## Dati forniti
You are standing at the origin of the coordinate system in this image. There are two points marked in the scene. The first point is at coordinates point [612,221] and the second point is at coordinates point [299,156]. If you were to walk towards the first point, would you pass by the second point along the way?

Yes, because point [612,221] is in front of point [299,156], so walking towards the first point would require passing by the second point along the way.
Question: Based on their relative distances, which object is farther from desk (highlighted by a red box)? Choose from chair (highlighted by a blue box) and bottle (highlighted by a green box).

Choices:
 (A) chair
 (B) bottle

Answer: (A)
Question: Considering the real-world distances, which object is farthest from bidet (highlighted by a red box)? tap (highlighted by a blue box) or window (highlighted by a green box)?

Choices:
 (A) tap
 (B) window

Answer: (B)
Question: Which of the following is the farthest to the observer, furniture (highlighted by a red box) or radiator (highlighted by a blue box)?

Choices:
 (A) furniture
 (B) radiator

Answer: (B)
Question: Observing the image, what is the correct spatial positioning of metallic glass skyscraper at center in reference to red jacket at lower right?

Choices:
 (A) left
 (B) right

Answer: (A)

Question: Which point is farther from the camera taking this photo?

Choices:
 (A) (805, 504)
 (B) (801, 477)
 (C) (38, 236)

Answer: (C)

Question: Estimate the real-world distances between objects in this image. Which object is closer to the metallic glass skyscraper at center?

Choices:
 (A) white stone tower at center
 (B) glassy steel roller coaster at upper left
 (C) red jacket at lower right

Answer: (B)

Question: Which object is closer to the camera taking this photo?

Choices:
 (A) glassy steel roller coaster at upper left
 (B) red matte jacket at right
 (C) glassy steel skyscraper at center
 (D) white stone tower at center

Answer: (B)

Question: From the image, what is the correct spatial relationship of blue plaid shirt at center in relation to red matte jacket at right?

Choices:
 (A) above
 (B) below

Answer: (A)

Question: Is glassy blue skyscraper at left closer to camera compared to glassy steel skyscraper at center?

## Svolgi l'esercizio
Ricopia parola per parola tutti i dati riportati qui sopra, senza apportare alcuna modifica.

## Soluzione
You are standing at the origin of the coordinate system in this image. There are two points marked in the scene. The first point is at coordinates point [612,221] and the second point is at coordinates point [299,156]. If you were to walk towards the first point, would you pass by the second point along the way?

Yes, because point [612,221] is in front of point [299,156], so walking towards the first point would require passing by the second point along the way.
Question: Based on their relative distances, which object is farther from desk (highlighted by a red box)? Choose from chair (highlighted by a blue box) and bottle (highlighted by a green box).

Choices:
 (A) chair
 (B) bottle

Answer: (A)
Question: Considering the real-world distances, which object is farthest from bidet (highlighted by a red box)? tap (highlighted by a blue box) or window (highlighted by a green box)?

Choices:
 (A) tap
 (B) window

Answer: (B)
Question: Which of the following is the farthest to the observer, furniture (highlighted by a red box) or radiator (highlighted by a blue box)?

Choices:
 (A) furniture
 (B) radiator

Answer: (B)
Question: Observing the image, what is the correct spatial positioning of metallic glass skyscraper at center in reference to red jacket at lower right?

Choices:
 (A) left
 (B) right

Answer: (A)

Question: Which point is farther from the camera taking this photo?

Choices:
 (A) (805, 504)
 (B) (801, 477)
 (C) (38, 236)

Answer: (C)

Question: Estimate the real-world distances between objects in this image. Which object is closer to the metallic glass skyscraper at center?

Choices:
 (A) white stone tower at center
 (B) glassy steel roller coaster at upper left
 (C) red jacket at lower right

Answer: (B)

Question: Which object is closer to the camera taking this photo?

Choices:
 (A) glassy steel roller coaster at upper left
 (B) red matte jacket at right
 (C) glassy steel skyscraper at center
 (D) white stone tower at center

Answer: (B)

Question: From the image, what is the correct spatial relationship of blue plaid shirt at center in relation to red matte jacket at right?

Choices:
 (A) above
 (B) below

Answer: (A)

Question: Is glassy blue skyscraper at left closer to camera compared to glassy steel skyscraper at center?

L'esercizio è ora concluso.